#### Exercise objective:
Scan the entries for lines with "ECHO" and say how many there are, with nothing more.

** Study material follows **

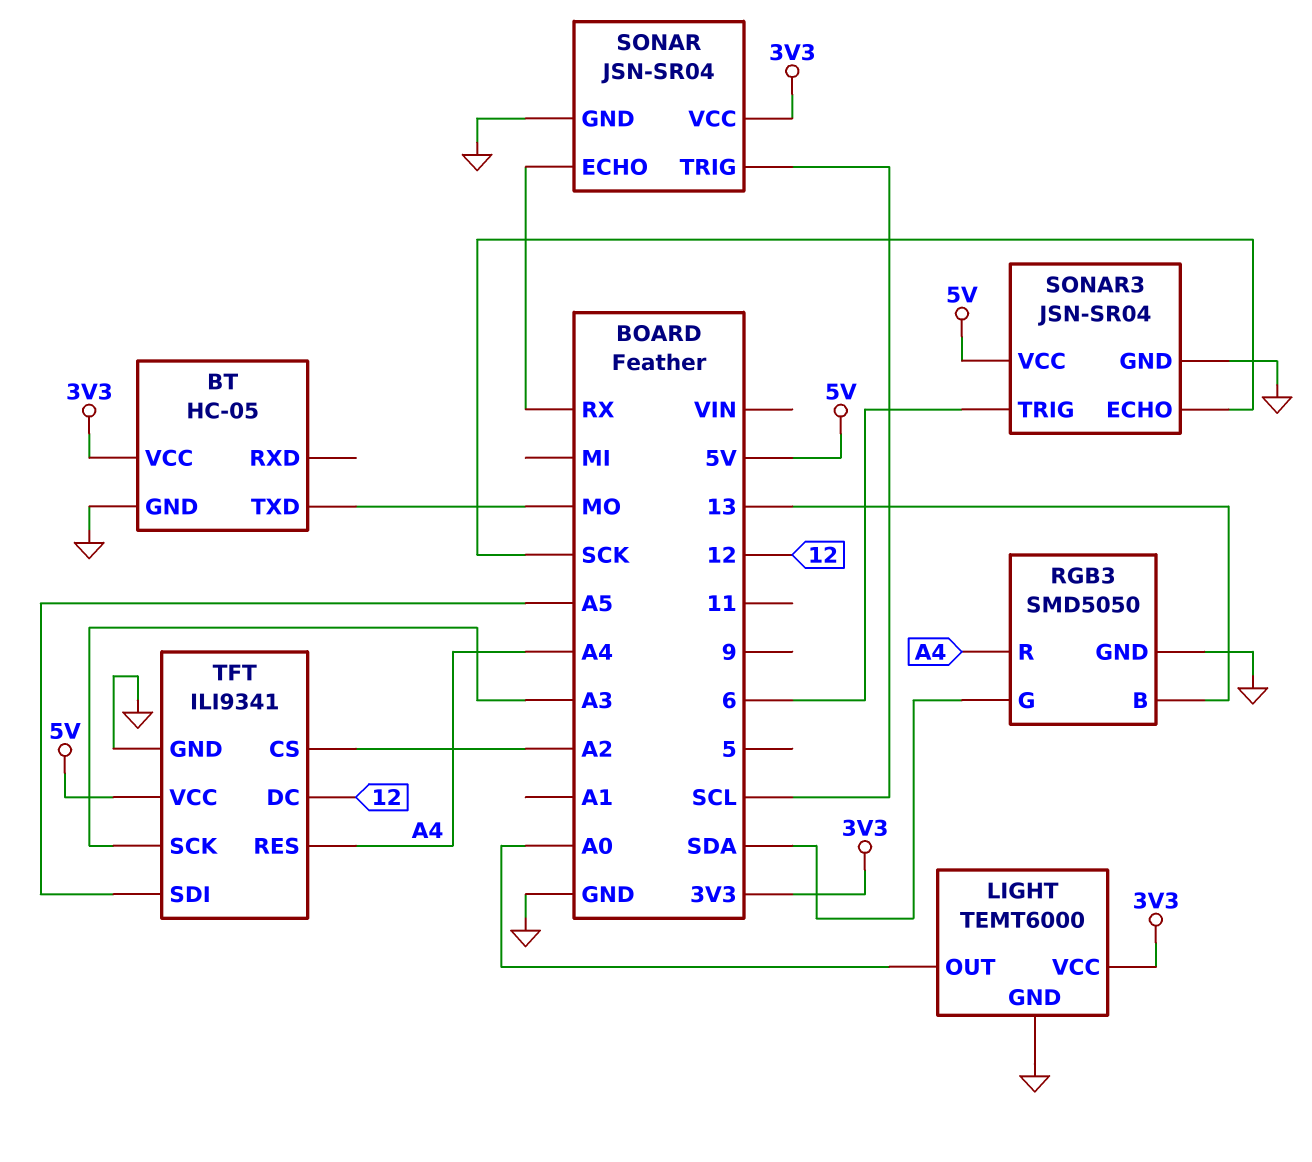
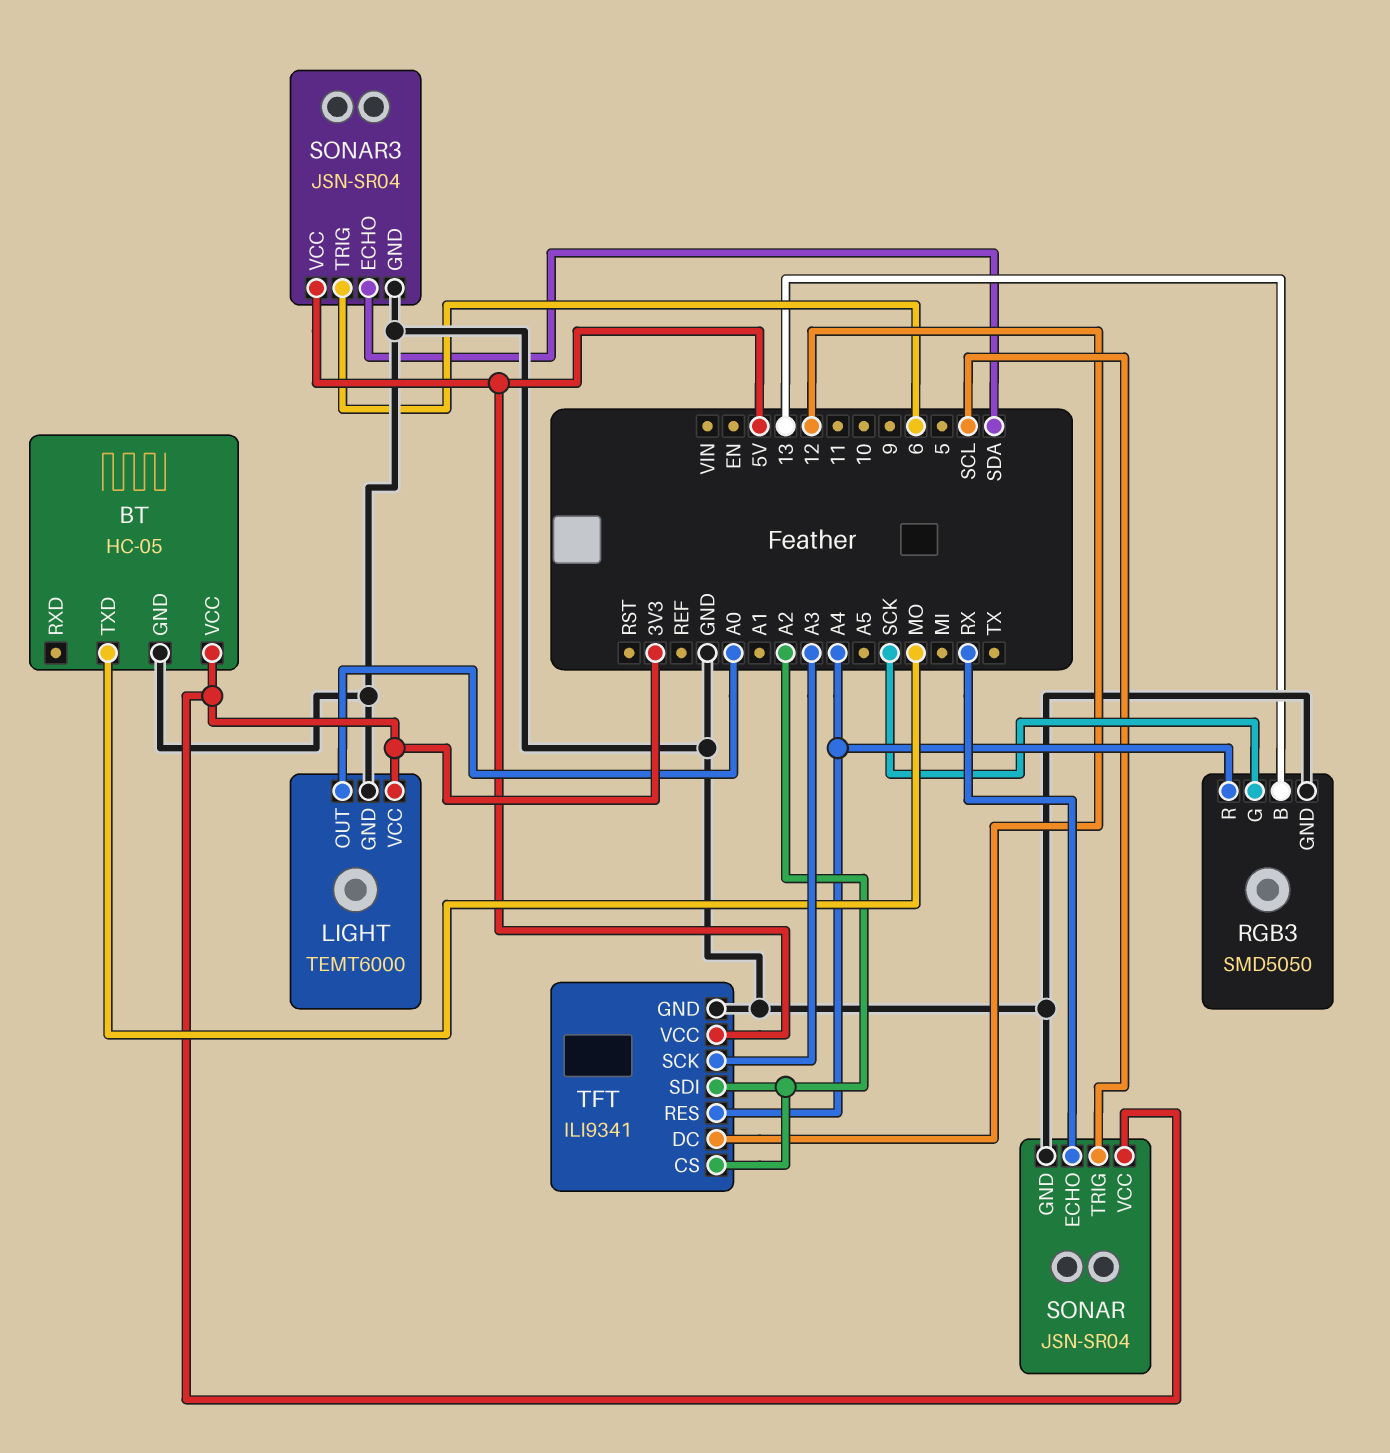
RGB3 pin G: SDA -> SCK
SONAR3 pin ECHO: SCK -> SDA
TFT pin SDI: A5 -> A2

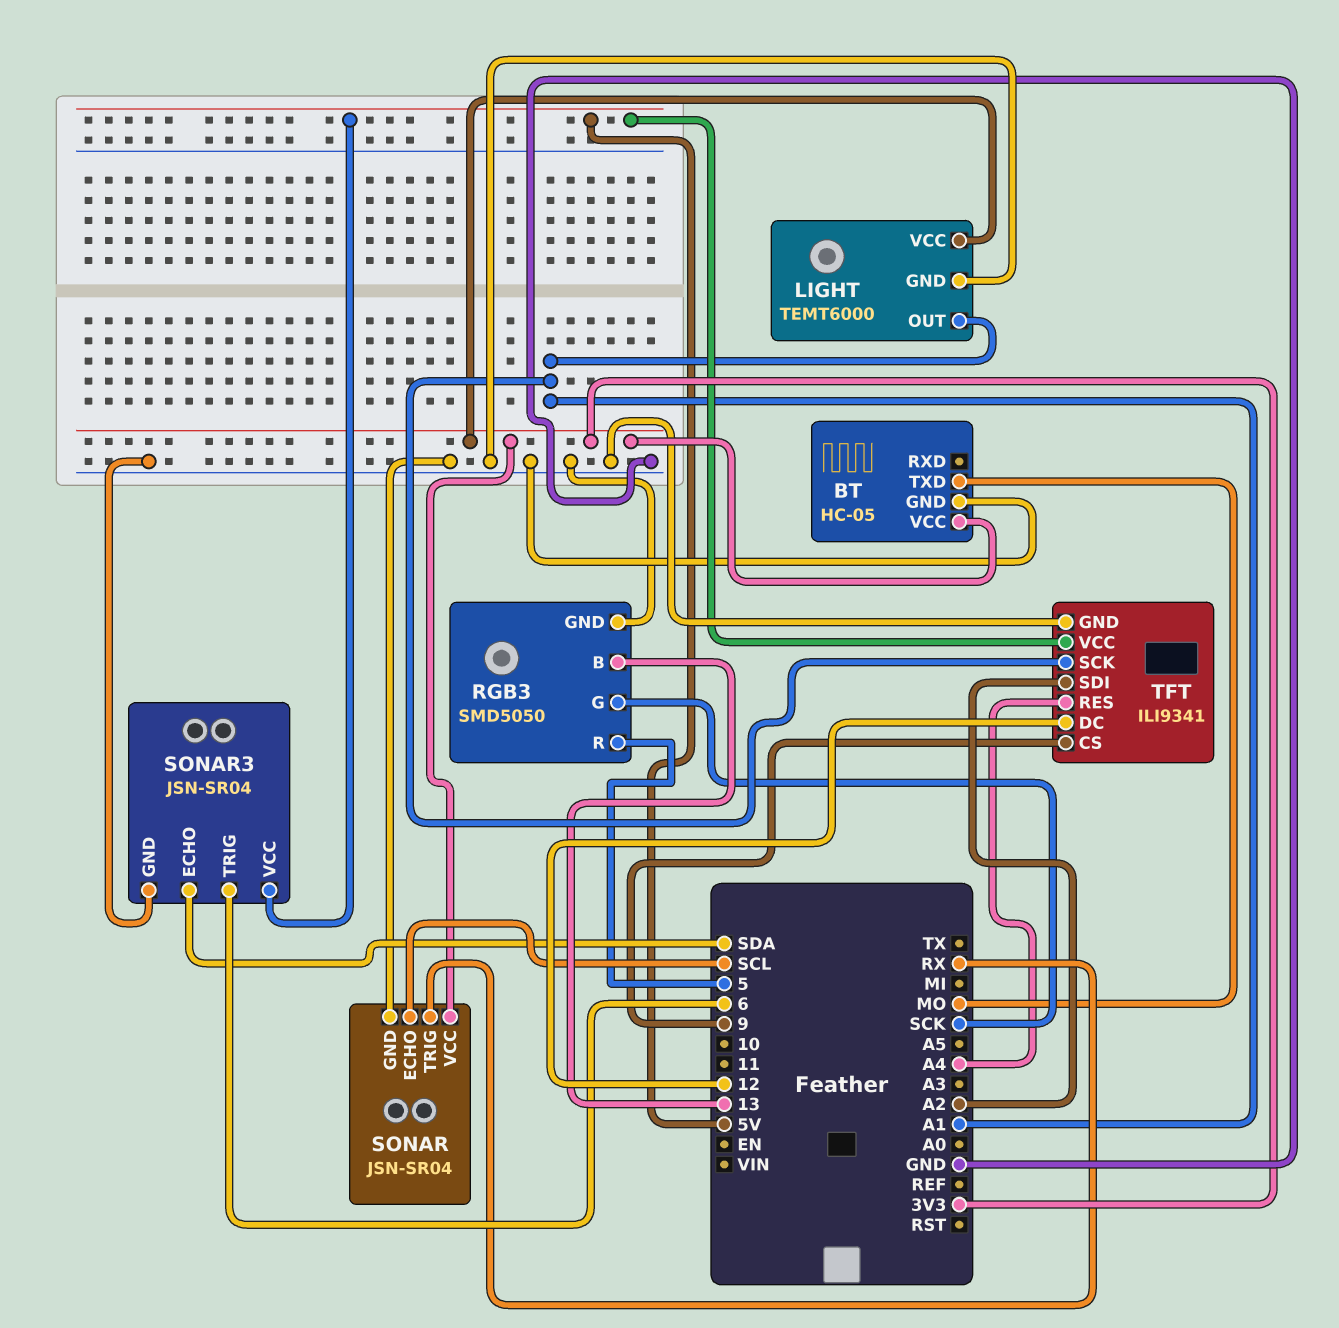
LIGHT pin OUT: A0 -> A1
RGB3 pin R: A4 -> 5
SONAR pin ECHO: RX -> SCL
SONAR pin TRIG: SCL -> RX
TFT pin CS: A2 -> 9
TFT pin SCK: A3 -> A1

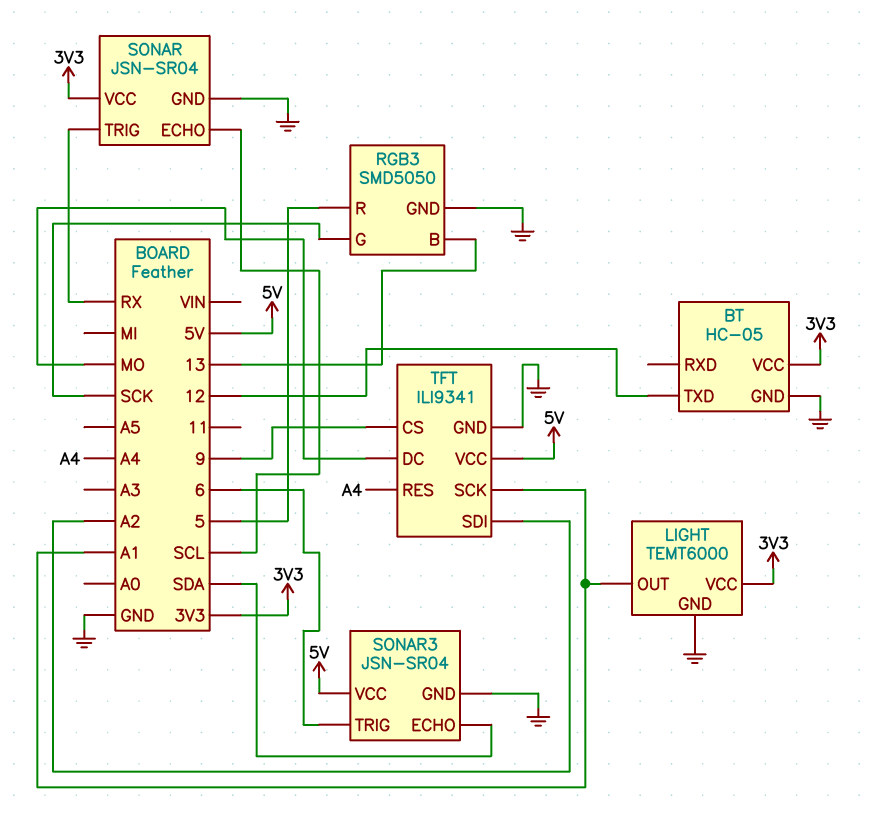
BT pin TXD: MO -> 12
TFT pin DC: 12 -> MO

** End of Study material **

#### Written response:
2